**Directions:** As you reproduce every line below, keep it exactly as written and leave out the images.

___

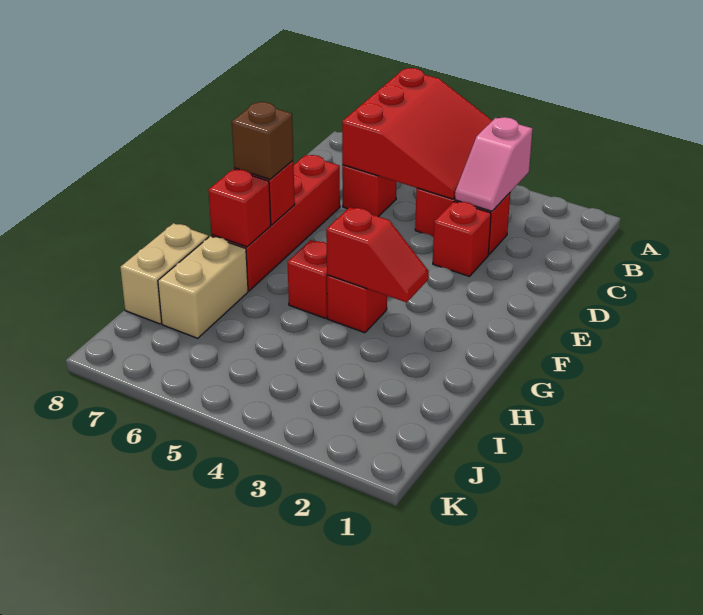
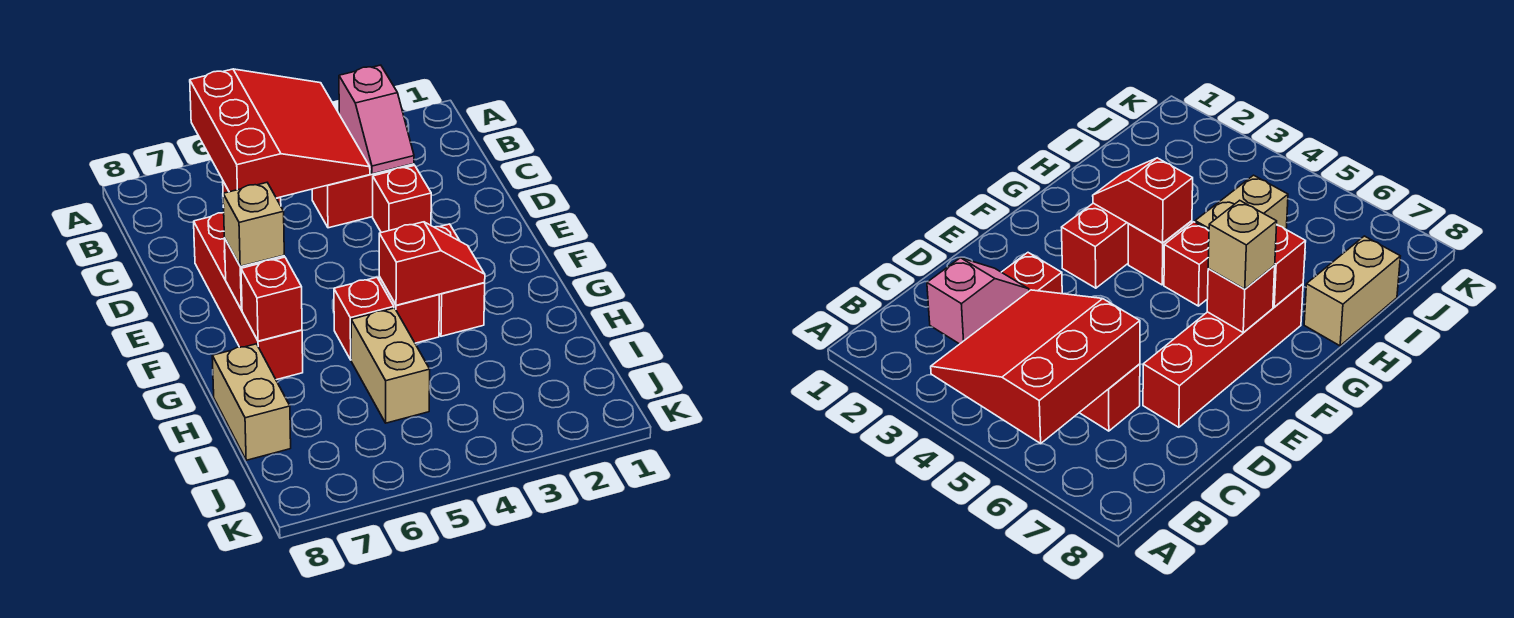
none -> red brick F3:G3 level 1
brown brick F7 level 3 -> tan brick F7 level 3
tan brick H7:I7 level 1 -> tan brick H5:I5 level 1

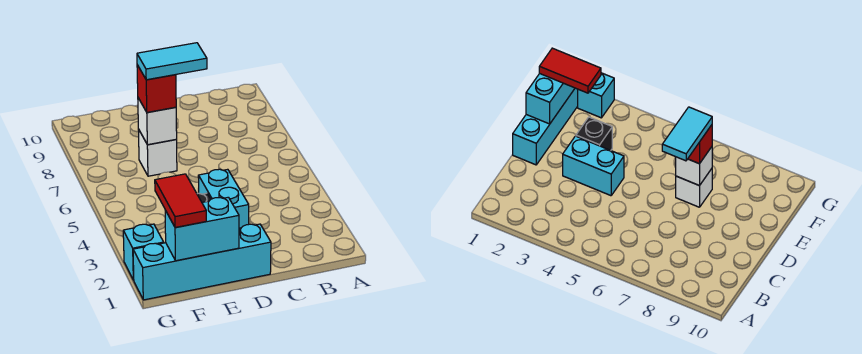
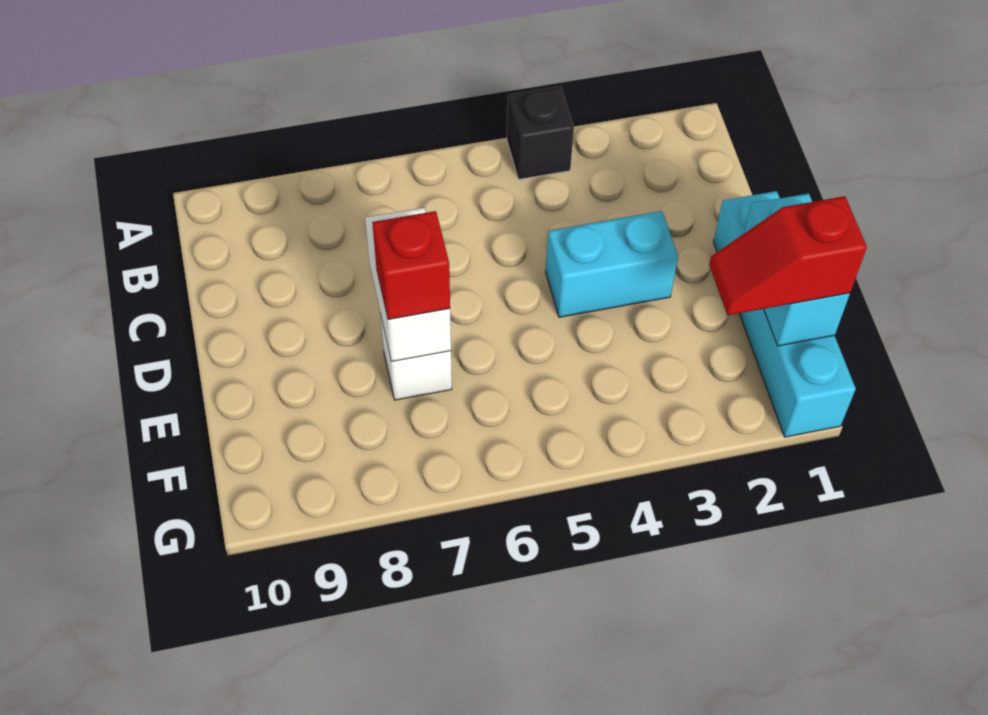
cyan tile D7:E7 level 4 -> none
black brick E3 level 1 -> black brick A4 level 1
white brick E7 level 2 -> white brick D7:E7 level 2
red tile F1:F2 level 3 -> red slope F1:F2 level 3 top 1
cyan brick G2 level 1 -> none

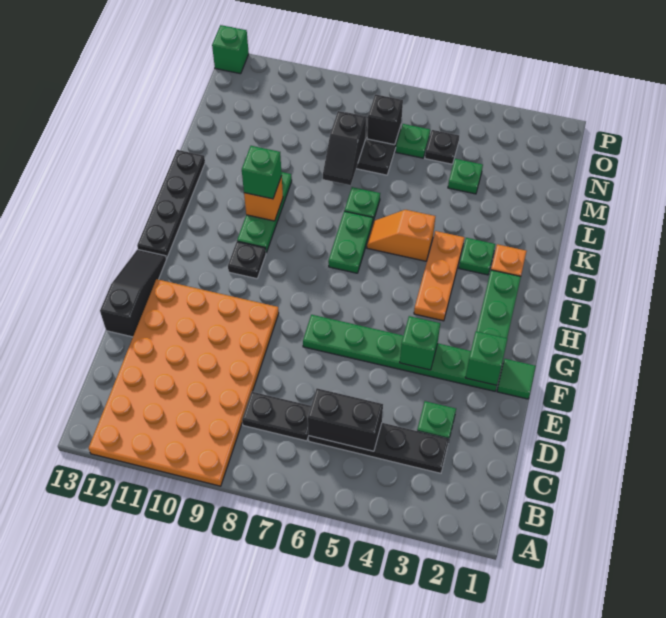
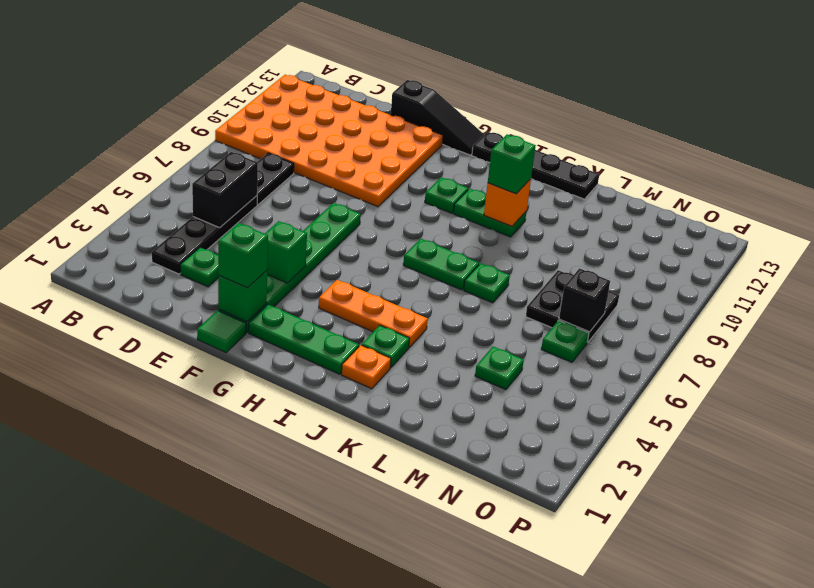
black plate H10 level 1 -> green plate H10 level 1
green plate I10:K10 level 1 -> green plate I10:J10 level 1
orange slope J5:J6 level 1 top 5 -> none
black slope L8:M8 level 2 top M -> none
black plate N5 level 1 -> none
green brick P13 level 1 -> green brick F2 level 3

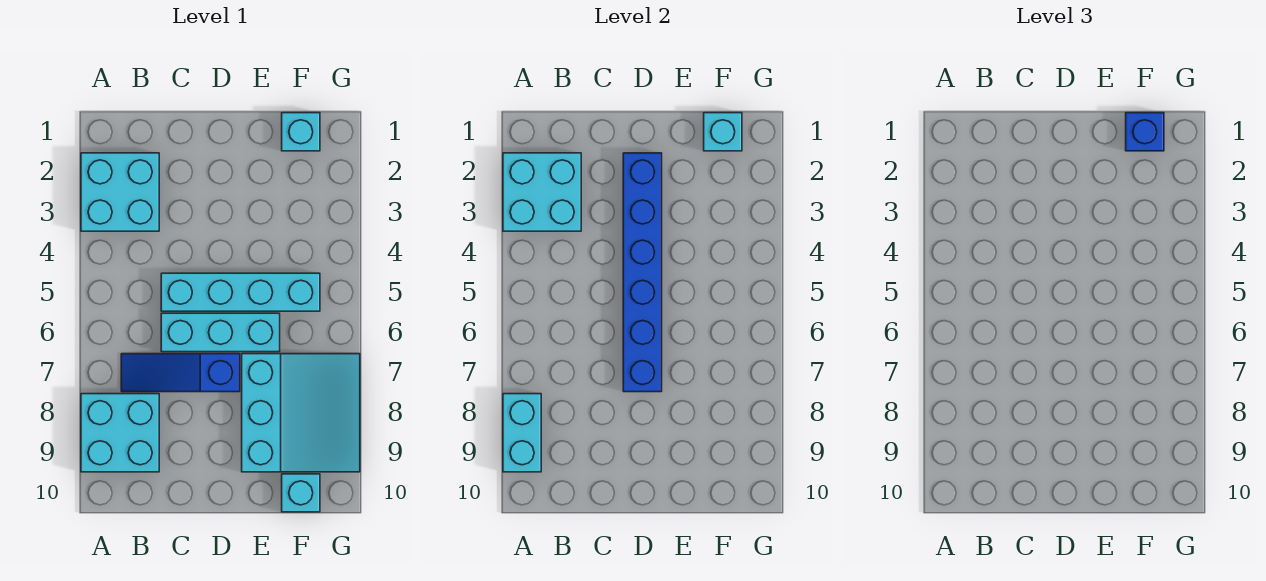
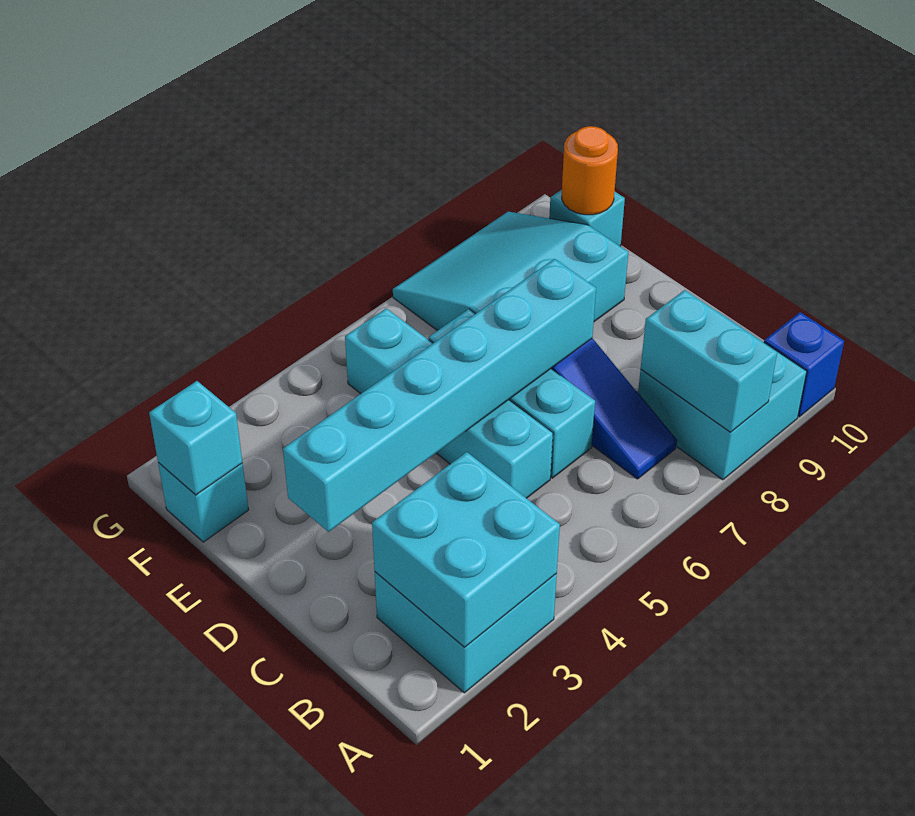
cyan brick A8:A9 level 2 -> cyan brick A8:B8 level 2
blue brick D2:D7 level 2 -> cyan brick D2:D7 level 2
blue brick F1 level 3 -> blue brick A10 level 1
none -> orange round brick F10 level 2

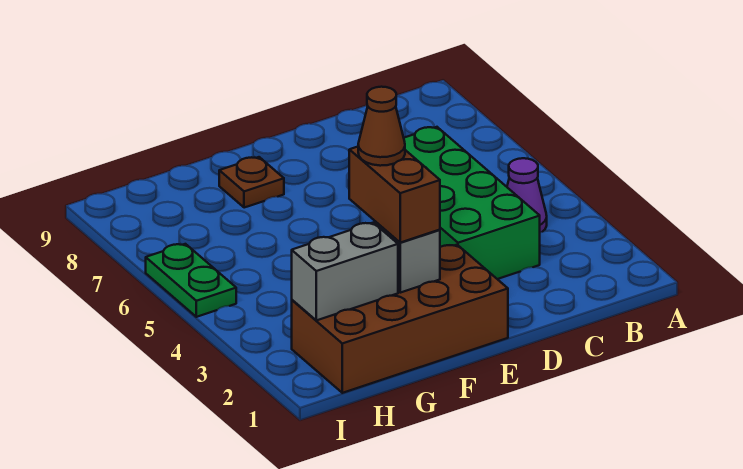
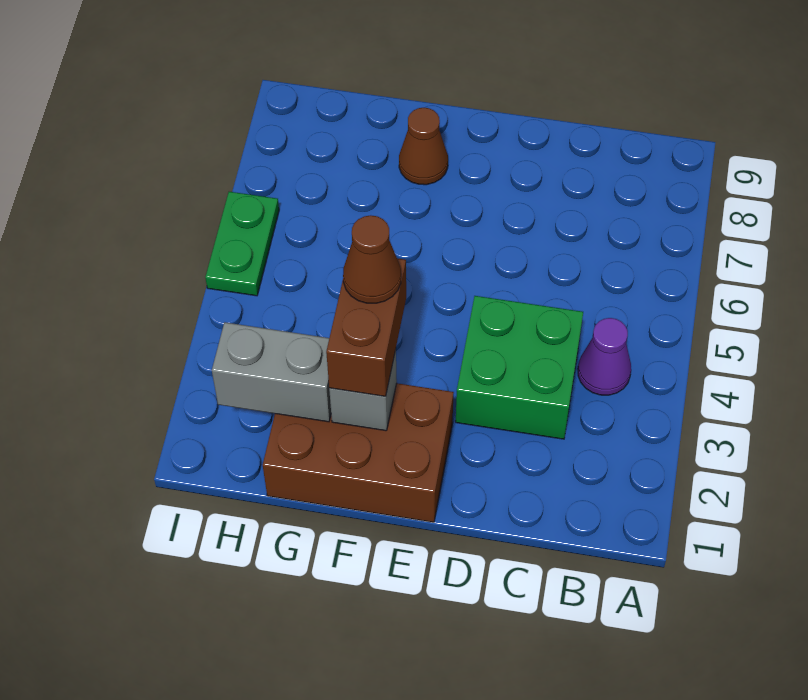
green brick C3:D6 level 1 -> green brick C3:D4 level 1
brown brick E1:H2 level 1 -> brown brick E1:G2 level 1
brown plate F8 level 1 -> brown cone F8 level 1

___

**Exercise output:**
none -> red brick F3:G3 level 1
brown brick F7 level 3 -> tan brick F7 level 3
tan brick H7:I7 level 1 -> tan brick H5:I5 level 1

cyan tile D7:E7 level 4 -> none
black brick E3 level 1 -> black brick A4 level 1
white brick E7 level 2 -> white brick D7:E7 level 2
red tile F1:F2 level 3 -> red slope F1:F2 level 3 top 1
cyan brick G2 level 1 -> none

black plate H10 level 1 -> green plate H10 level 1
green plate I10:K10 level 1 -> green plate I10:J10 level 1
orange slope J5:J6 level 1 top 5 -> none
black slope L8:M8 level 2 top M -> none
black plate N5 level 1 -> none
green brick P13 level 1 -> green brick F2 level 3

cyan brick A8:A9 level 2 -> cyan brick A8:B8 level 2
blue brick D2:D7 level 2 -> cyan brick D2:D7 level 2
blue brick F1 level 3 -> blue brick A10 level 1
none -> orange round brick F10 level 2

green brick C3:D6 level 1 -> green brick C3:D4 level 1
brown brick E1:H2 level 1 -> brown brick E1:G2 level 1
brown plate F8 level 1 -> brown cone F8 level 1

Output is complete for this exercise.